• Records for this exercise:
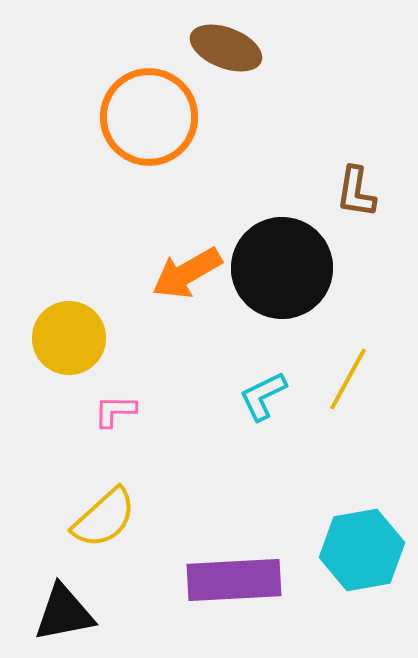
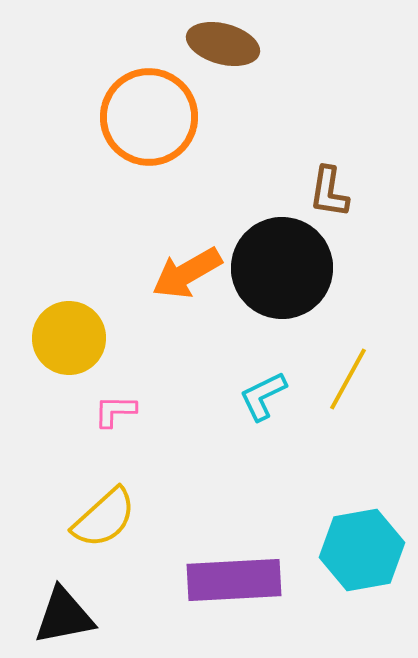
brown ellipse: moved 3 px left, 4 px up; rotated 6 degrees counterclockwise
brown L-shape: moved 27 px left
black triangle: moved 3 px down
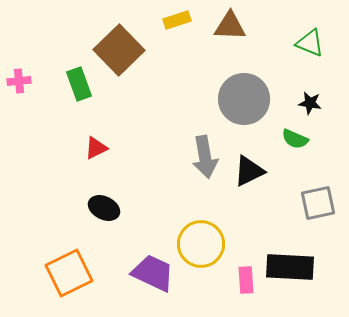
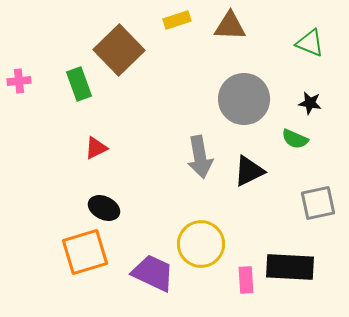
gray arrow: moved 5 px left
orange square: moved 16 px right, 21 px up; rotated 9 degrees clockwise
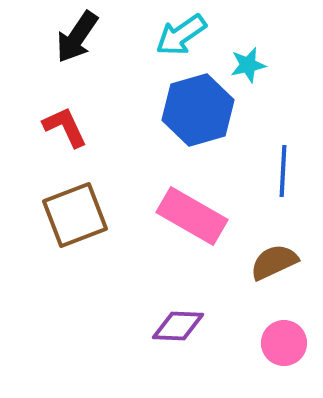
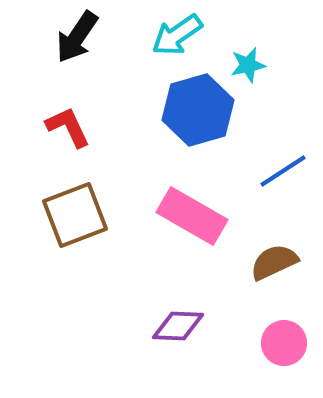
cyan arrow: moved 4 px left
red L-shape: moved 3 px right
blue line: rotated 54 degrees clockwise
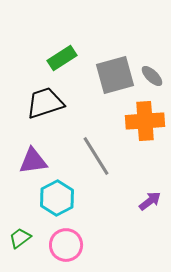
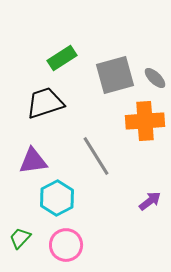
gray ellipse: moved 3 px right, 2 px down
green trapezoid: rotated 10 degrees counterclockwise
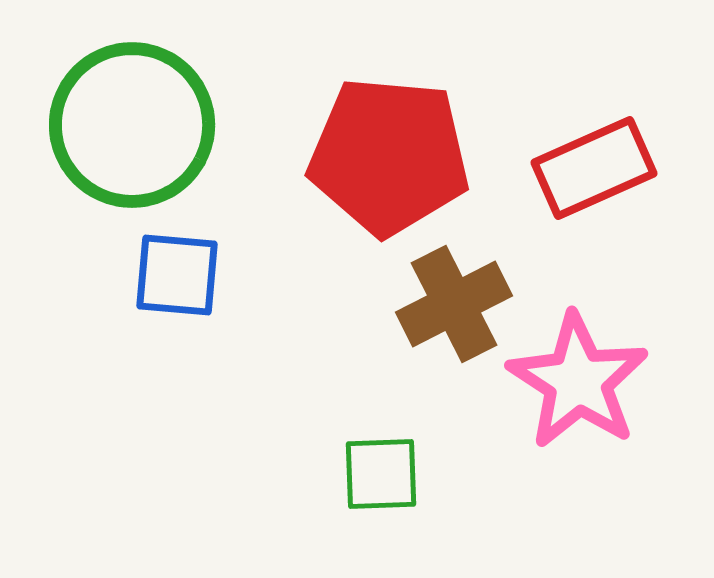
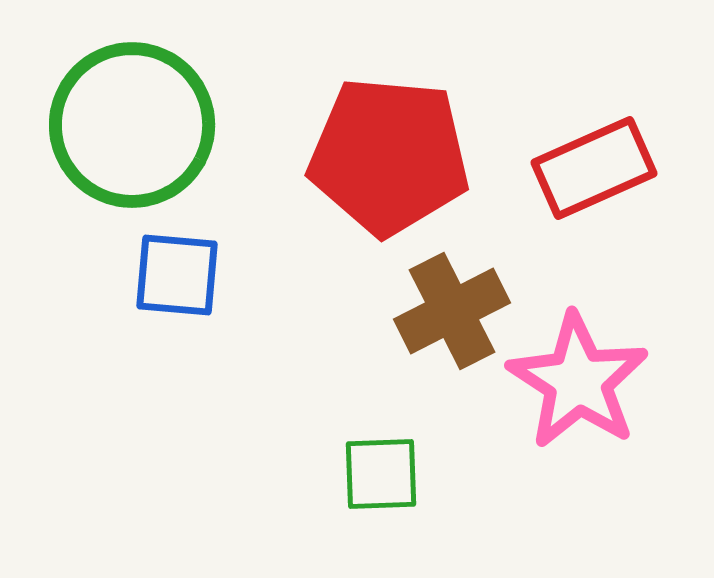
brown cross: moved 2 px left, 7 px down
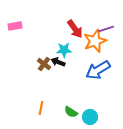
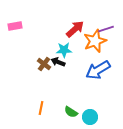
red arrow: rotated 96 degrees counterclockwise
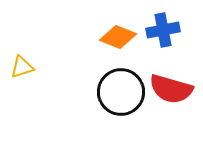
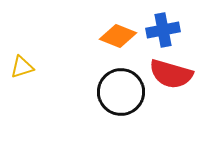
orange diamond: moved 1 px up
red semicircle: moved 15 px up
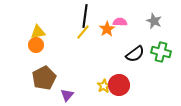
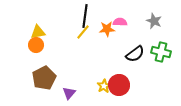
orange star: rotated 28 degrees clockwise
purple triangle: moved 2 px right, 2 px up
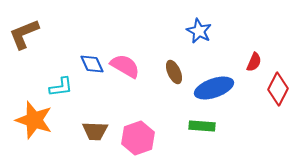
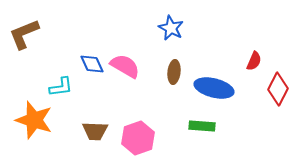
blue star: moved 28 px left, 3 px up
red semicircle: moved 1 px up
brown ellipse: rotated 30 degrees clockwise
blue ellipse: rotated 33 degrees clockwise
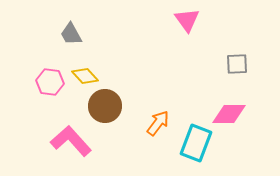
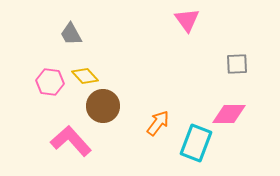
brown circle: moved 2 px left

• Your task: With "counterclockwise" as the string to look for, count the matching lines in the entries above and report only the number.

• Task answer: 3